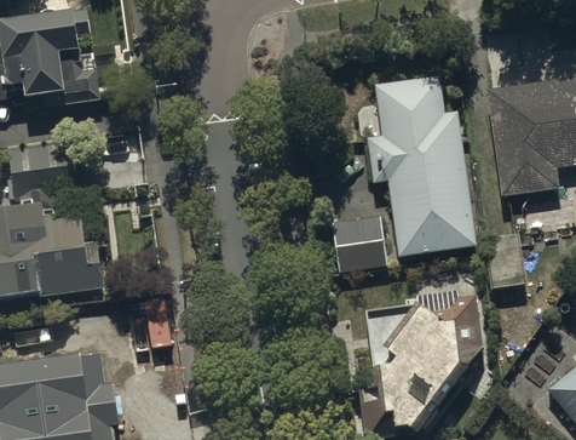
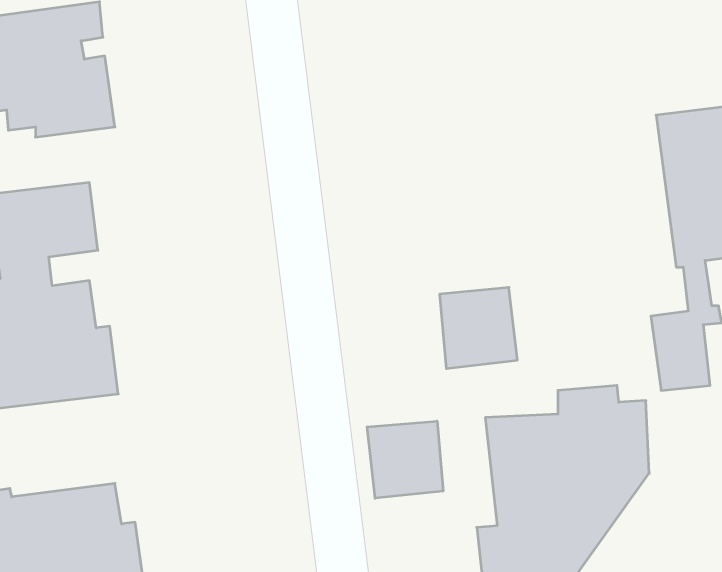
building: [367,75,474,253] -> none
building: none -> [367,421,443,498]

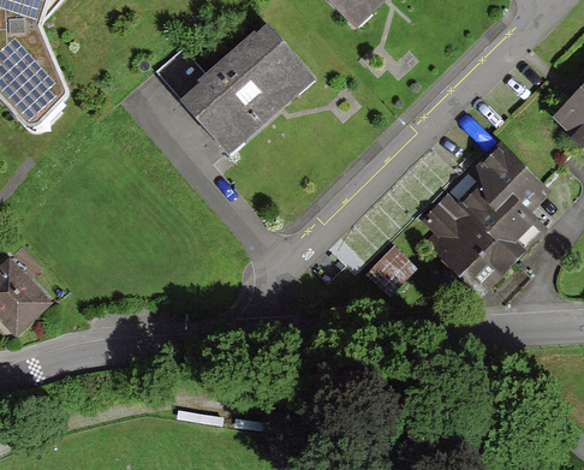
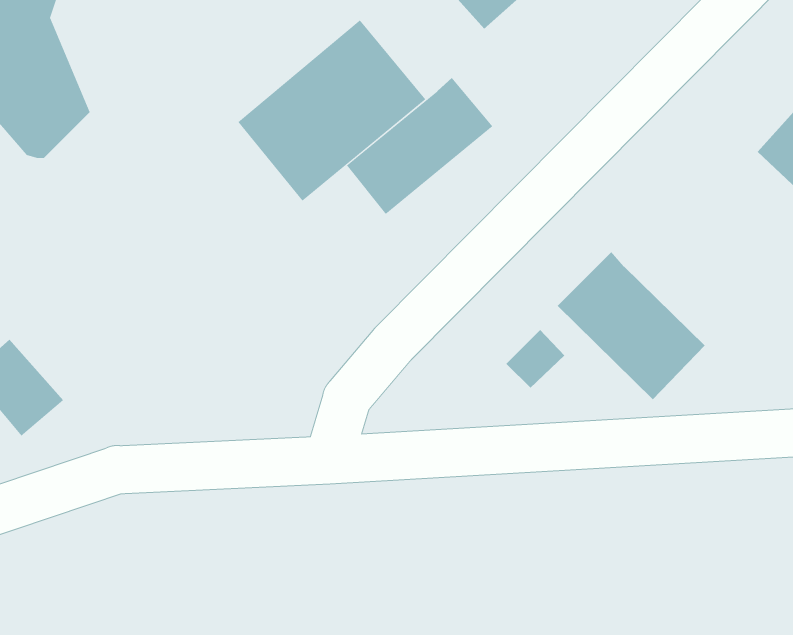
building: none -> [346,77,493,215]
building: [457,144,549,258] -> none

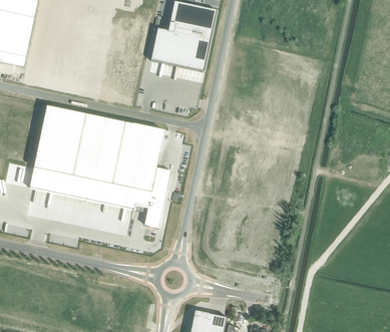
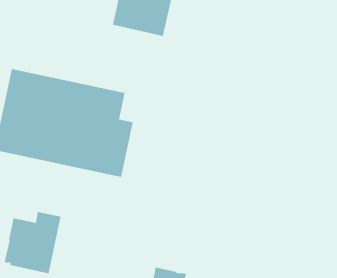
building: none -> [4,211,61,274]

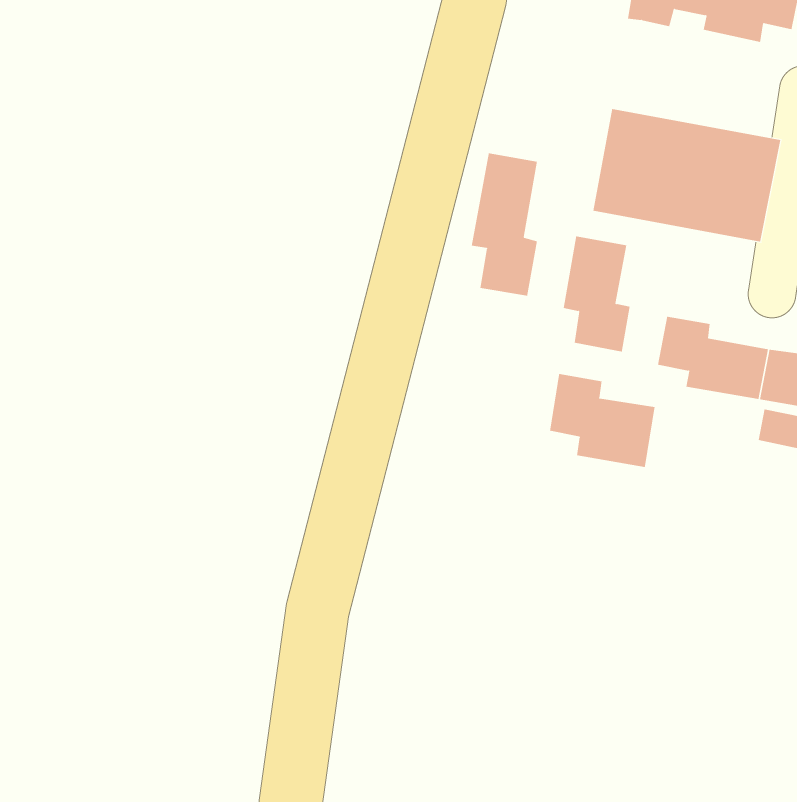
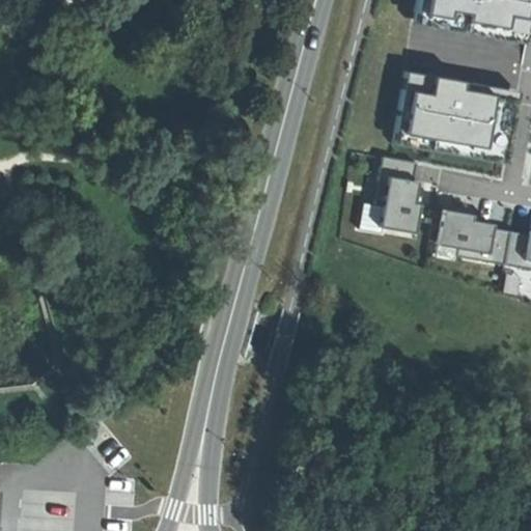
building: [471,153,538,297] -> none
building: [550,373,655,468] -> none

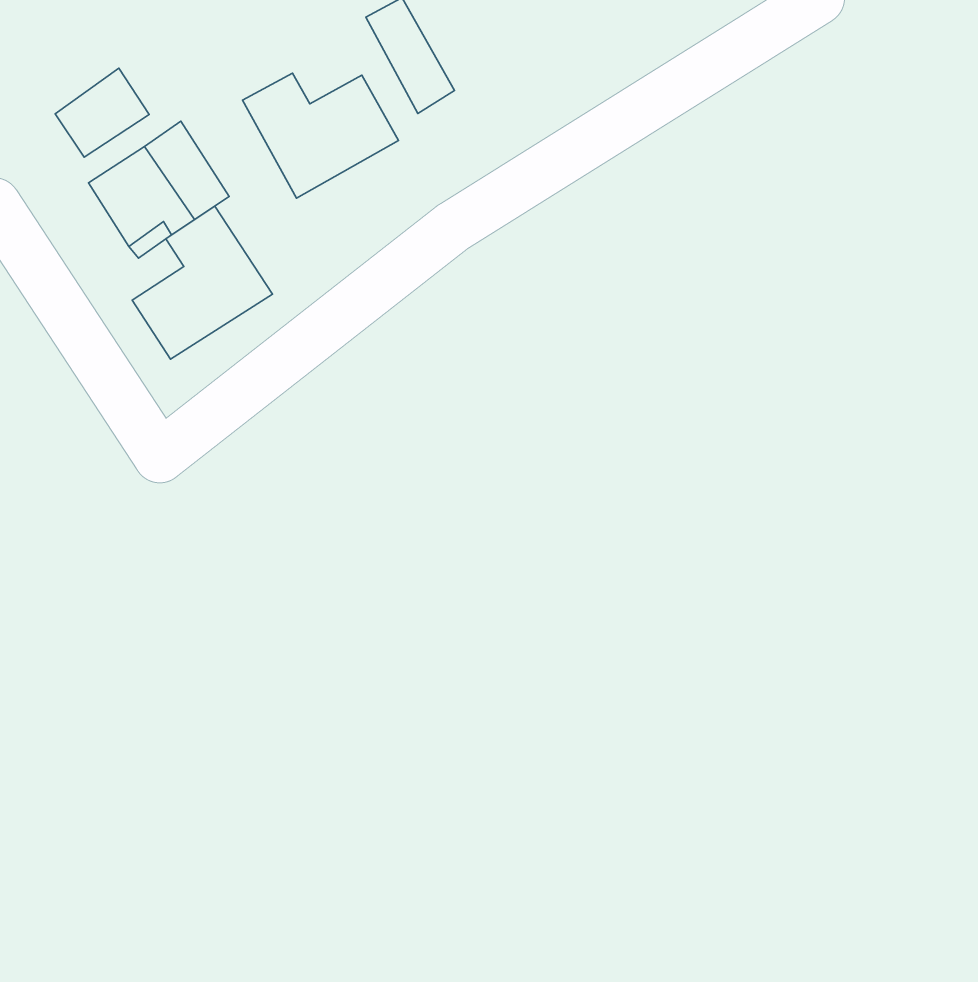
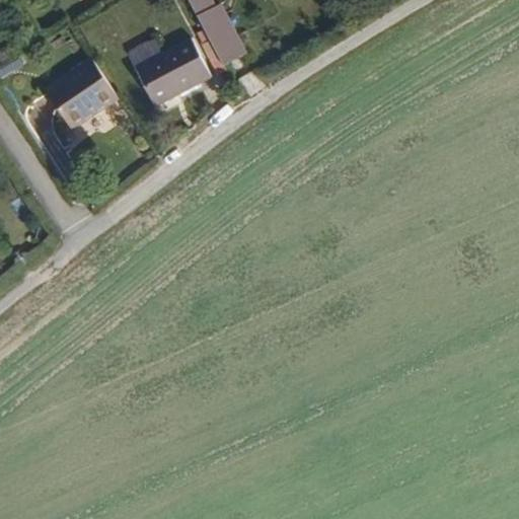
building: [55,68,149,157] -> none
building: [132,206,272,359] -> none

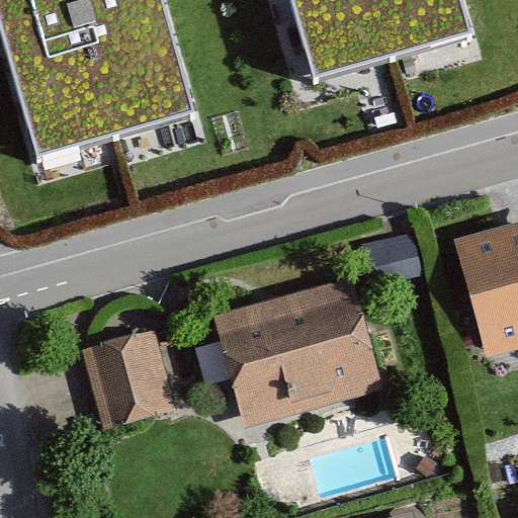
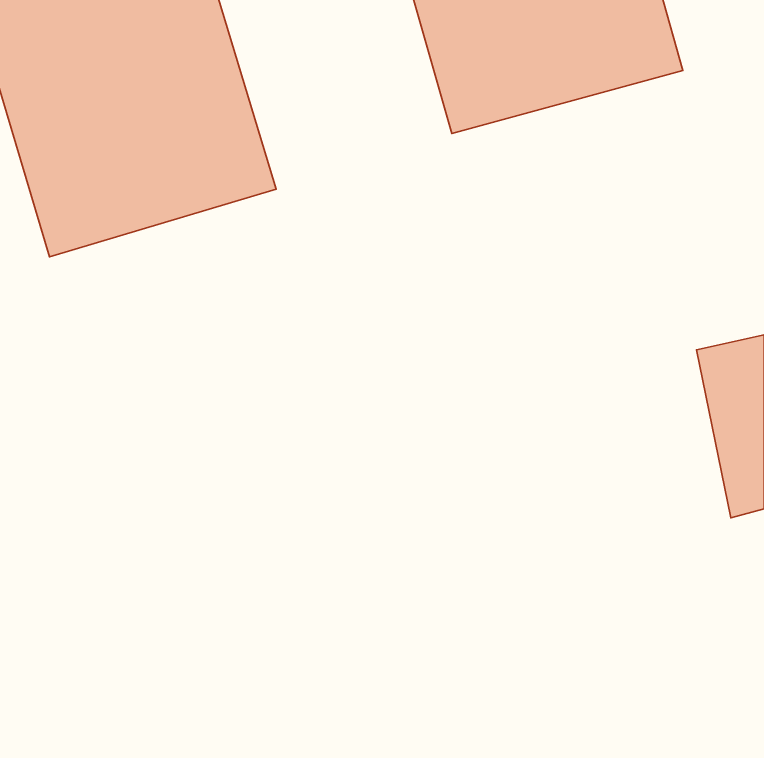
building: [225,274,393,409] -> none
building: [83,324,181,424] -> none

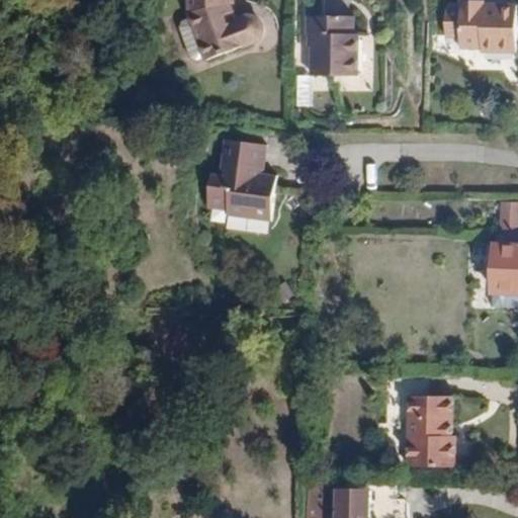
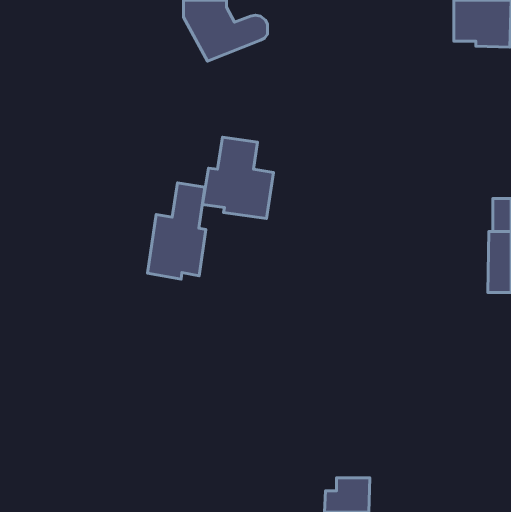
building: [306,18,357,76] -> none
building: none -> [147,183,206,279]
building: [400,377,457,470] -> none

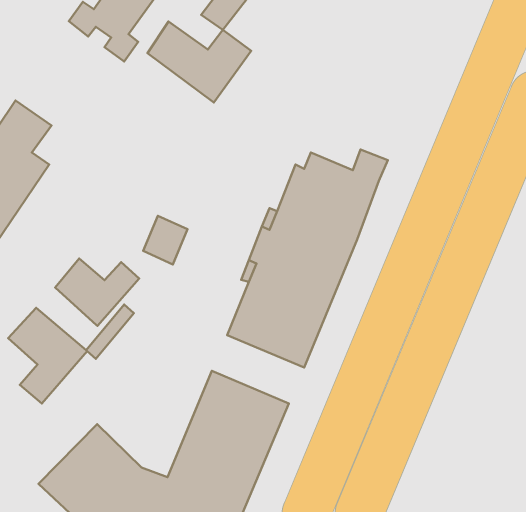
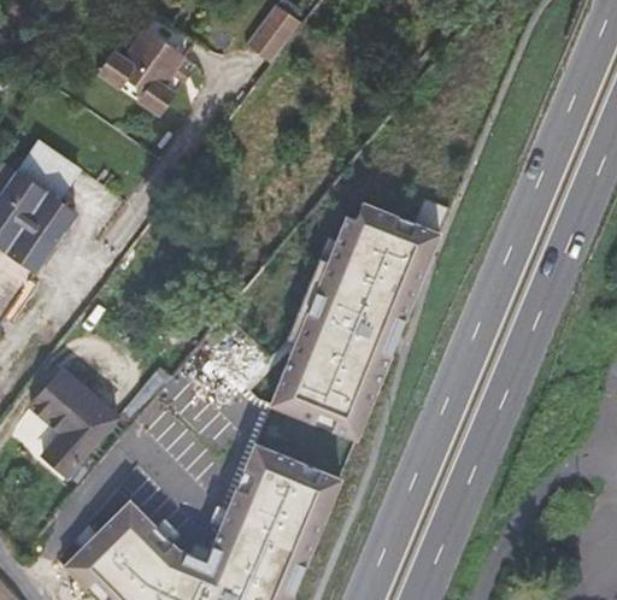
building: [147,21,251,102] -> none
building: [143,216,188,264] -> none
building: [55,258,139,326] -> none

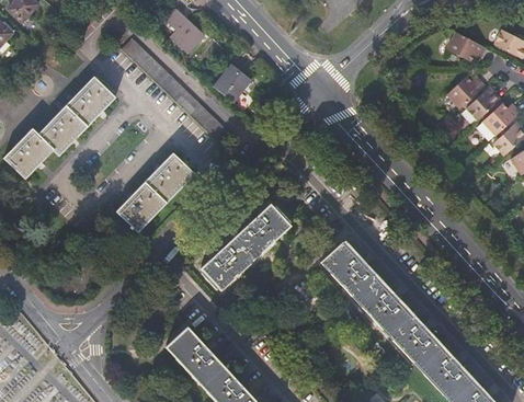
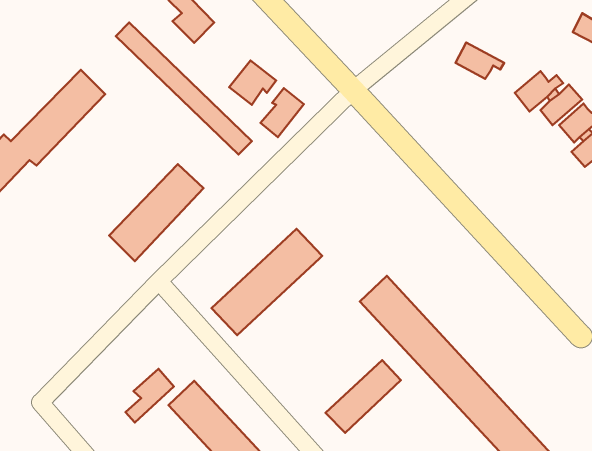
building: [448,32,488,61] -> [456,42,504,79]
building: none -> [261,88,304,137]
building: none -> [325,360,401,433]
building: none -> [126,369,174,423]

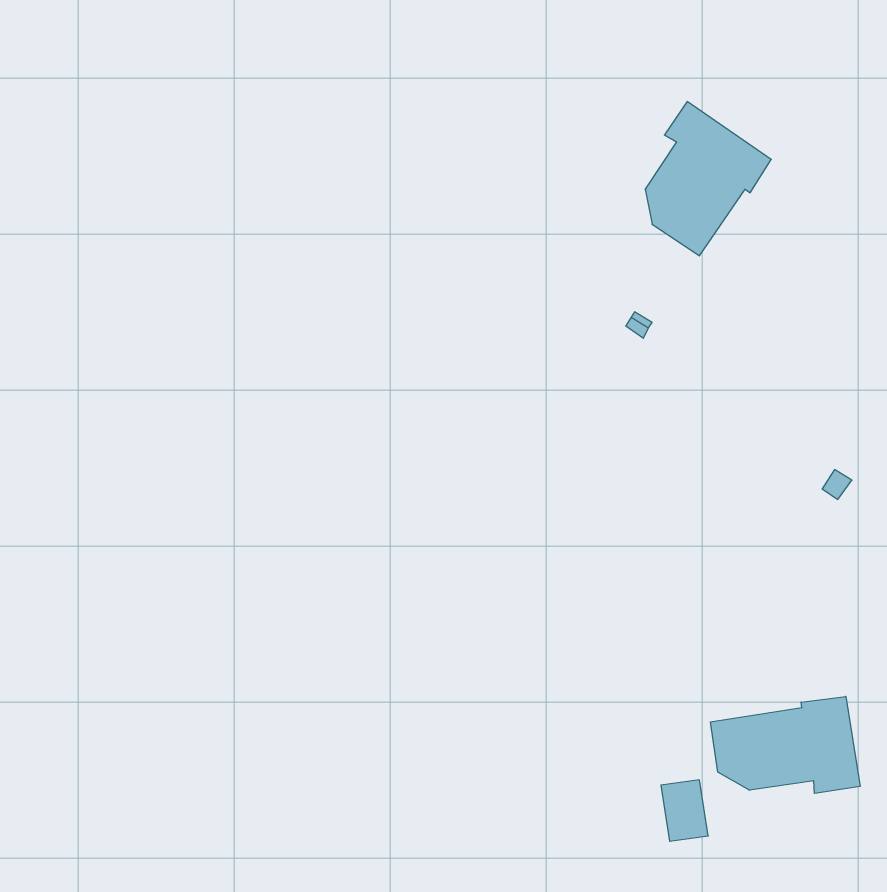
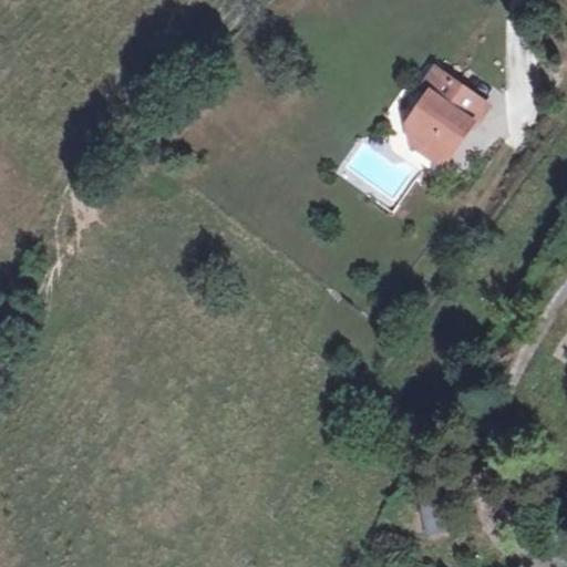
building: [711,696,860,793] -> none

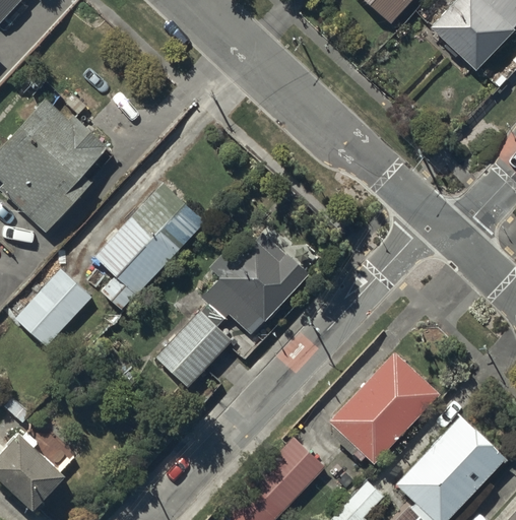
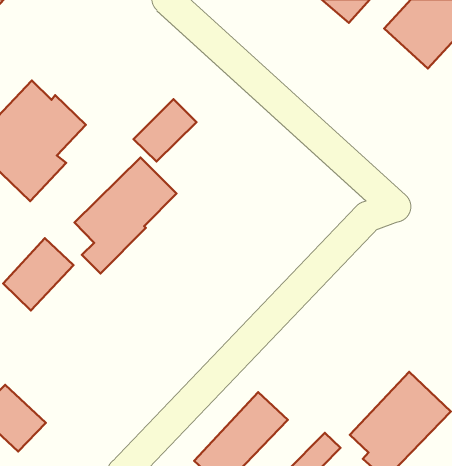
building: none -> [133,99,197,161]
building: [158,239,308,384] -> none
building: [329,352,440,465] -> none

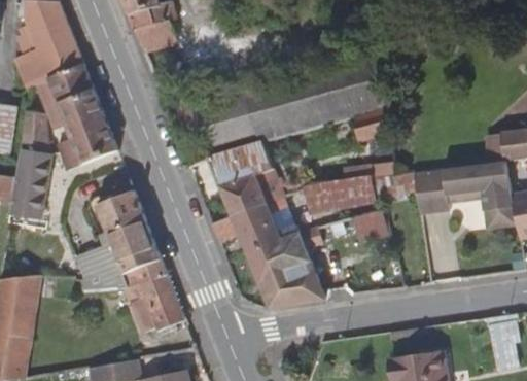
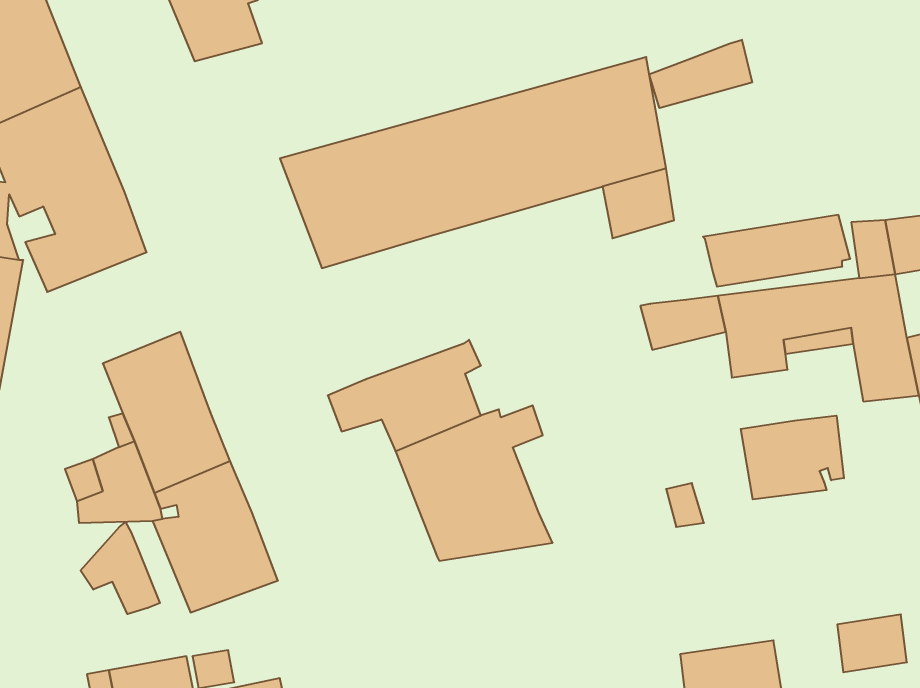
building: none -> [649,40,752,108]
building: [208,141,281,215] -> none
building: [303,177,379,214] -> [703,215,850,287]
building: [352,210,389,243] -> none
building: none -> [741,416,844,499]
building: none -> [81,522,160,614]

◆ **Work request**
Print from the line containing "building: none -> [649,40,752,108]" to the last line above, exactly as written.

◆ **Task response**
building: none -> [649,40,752,108]
building: [208,141,281,215] -> none
building: [303,177,379,214] -> [703,215,850,287]
building: [352,210,389,243] -> none
building: none -> [741,416,844,499]
building: none -> [81,522,160,614]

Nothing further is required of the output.